[Start of Attachment]

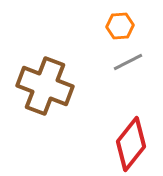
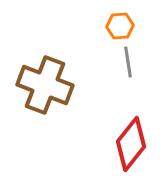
gray line: rotated 72 degrees counterclockwise
brown cross: moved 1 px up
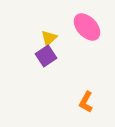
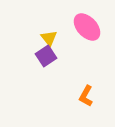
yellow triangle: rotated 24 degrees counterclockwise
orange L-shape: moved 6 px up
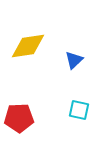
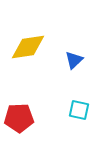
yellow diamond: moved 1 px down
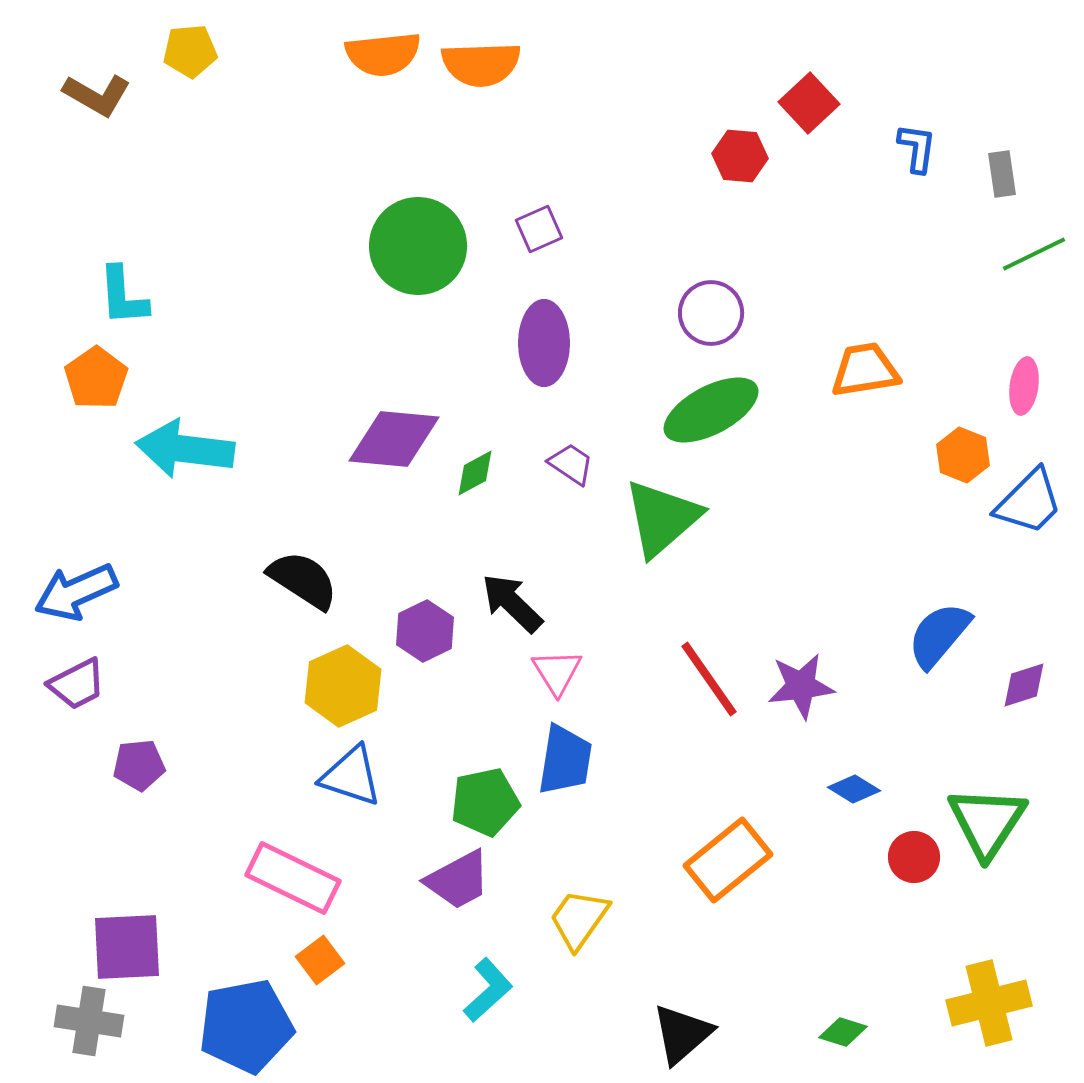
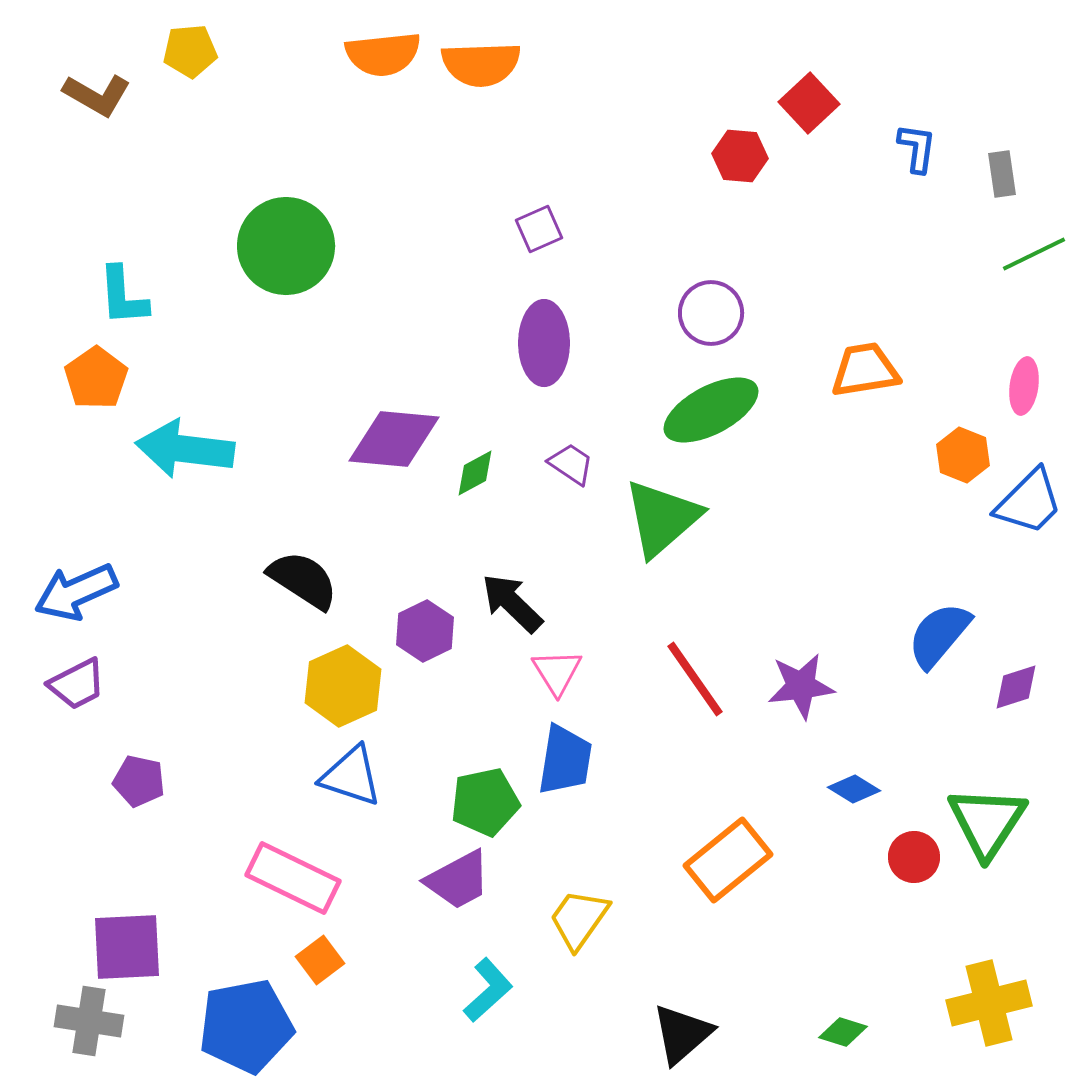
green circle at (418, 246): moved 132 px left
red line at (709, 679): moved 14 px left
purple diamond at (1024, 685): moved 8 px left, 2 px down
purple pentagon at (139, 765): moved 16 px down; rotated 18 degrees clockwise
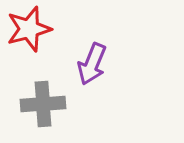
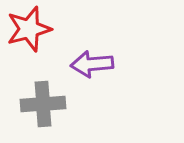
purple arrow: rotated 63 degrees clockwise
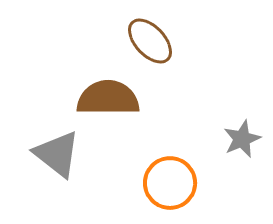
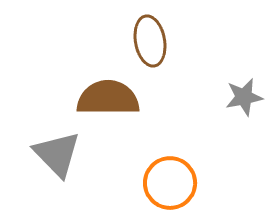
brown ellipse: rotated 33 degrees clockwise
gray star: moved 2 px right, 42 px up; rotated 12 degrees clockwise
gray triangle: rotated 8 degrees clockwise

[End of Attachment]

**Work required**
Would you please repeat only the lines above, beginning at the one that has "purple diamond at" and stopping after the one that has "brown ellipse: rotated 33 degrees clockwise", exactly and with no pictures?

**Answer below**
purple diamond at (1024, 685): moved 8 px left, 2 px down
purple pentagon at (139, 765): moved 16 px down; rotated 18 degrees clockwise
purple arrow: rotated 63 degrees clockwise
brown ellipse: rotated 33 degrees clockwise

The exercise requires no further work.